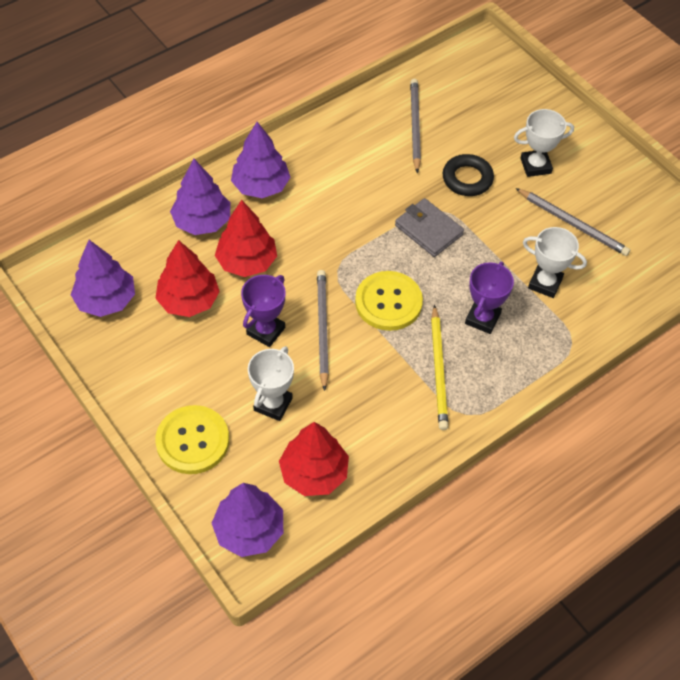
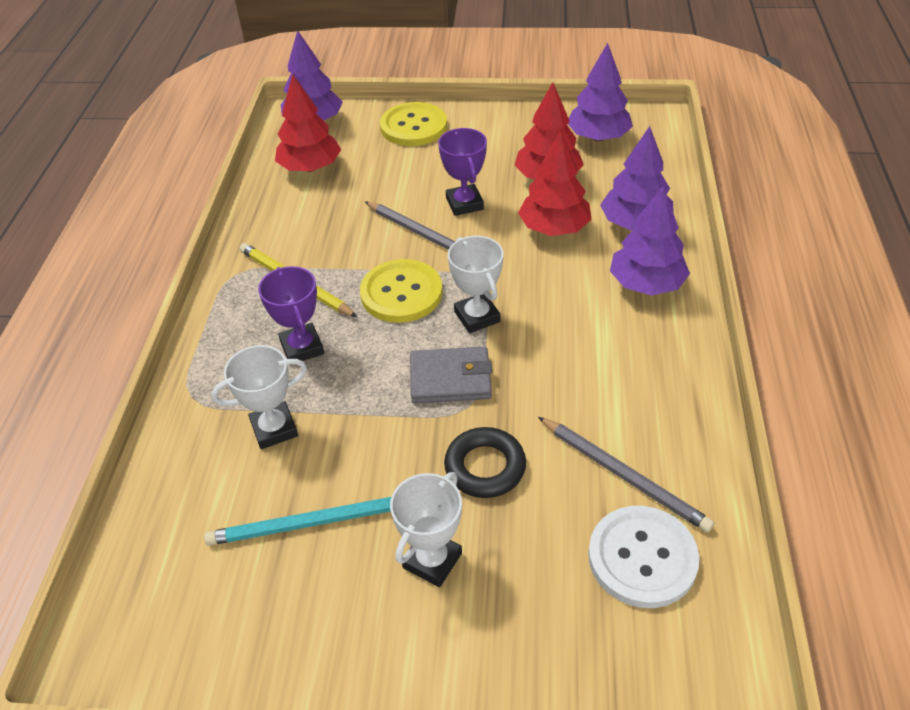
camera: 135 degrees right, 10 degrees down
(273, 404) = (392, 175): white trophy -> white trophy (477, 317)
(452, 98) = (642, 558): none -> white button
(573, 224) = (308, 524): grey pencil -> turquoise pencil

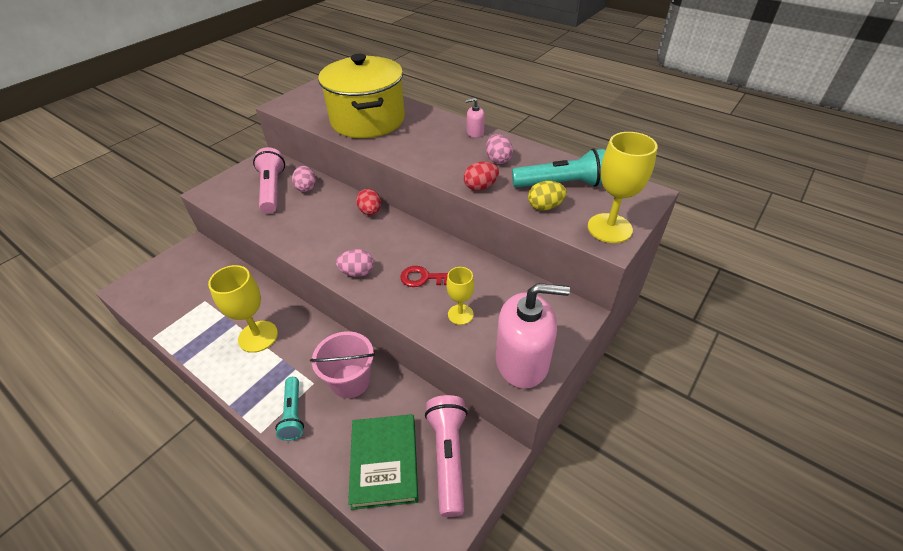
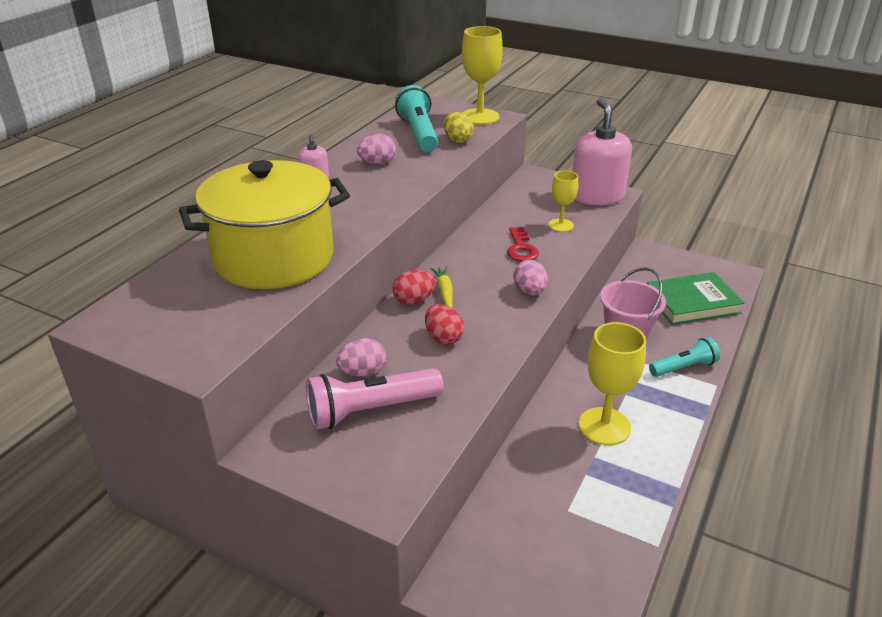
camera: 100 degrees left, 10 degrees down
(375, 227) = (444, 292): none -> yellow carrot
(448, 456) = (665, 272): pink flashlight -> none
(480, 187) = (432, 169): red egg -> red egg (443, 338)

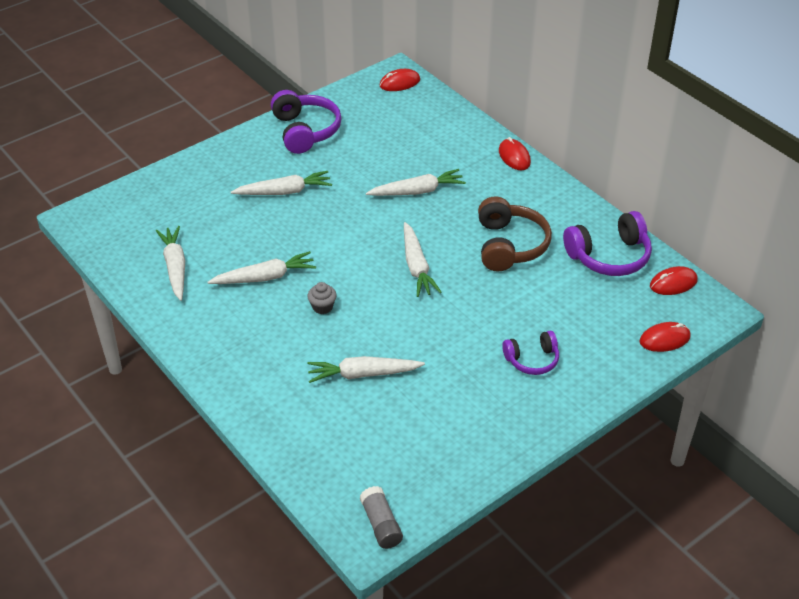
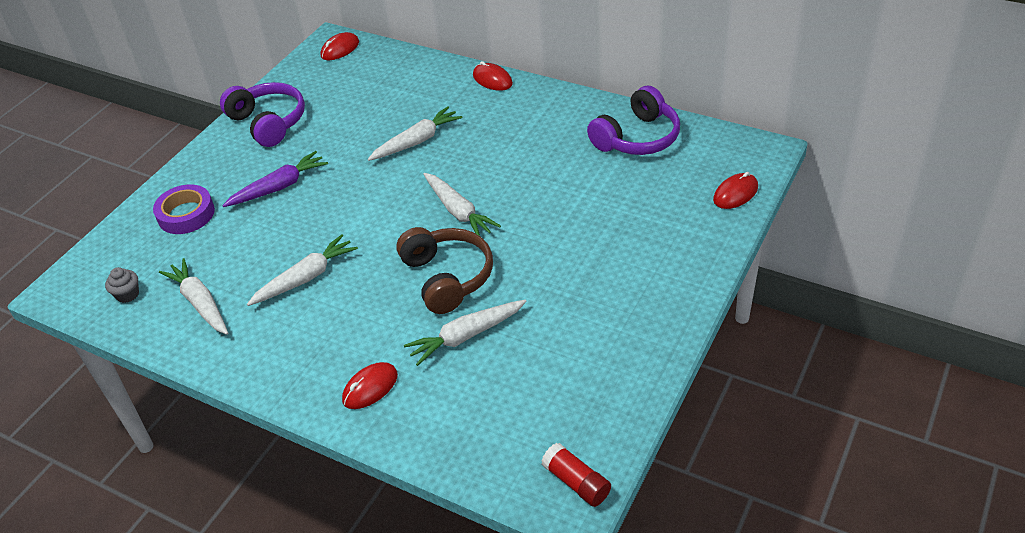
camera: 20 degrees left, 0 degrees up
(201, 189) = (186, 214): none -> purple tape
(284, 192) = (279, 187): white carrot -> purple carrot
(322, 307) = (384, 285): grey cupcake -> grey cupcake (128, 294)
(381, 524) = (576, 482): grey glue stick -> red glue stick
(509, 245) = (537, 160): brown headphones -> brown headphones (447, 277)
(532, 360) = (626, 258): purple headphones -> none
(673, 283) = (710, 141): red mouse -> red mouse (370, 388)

________________________________________

Except for the pictures, give the data again word for word.

▶ _SOLUTION TO THE EXERCISE_:
camera: 135 degrees right, 10 degrees down
(273, 404) = (392, 175): white trophy -> white trophy (477, 317)
(452, 98) = (642, 558): none -> white button
(573, 224) = (308, 524): grey pencil -> turquoise pencil

camera: 100 degrees left, 10 degrees down
(375, 227) = (444, 292): none -> yellow carrot
(448, 456) = (665, 272): pink flashlight -> none
(480, 187) = (432, 169): red egg -> red egg (443, 338)

camera: 20 degrees left, 0 degrees up
(201, 189) = (186, 214): none -> purple tape
(284, 192) = (279, 187): white carrot -> purple carrot
(322, 307) = (384, 285): grey cupcake -> grey cupcake (128, 294)
(381, 524) = (576, 482): grey glue stick -> red glue stick
(509, 245) = (537, 160): brown headphones -> brown headphones (447, 277)
(532, 360) = (626, 258): purple headphones -> none
(673, 283) = (710, 141): red mouse -> red mouse (370, 388)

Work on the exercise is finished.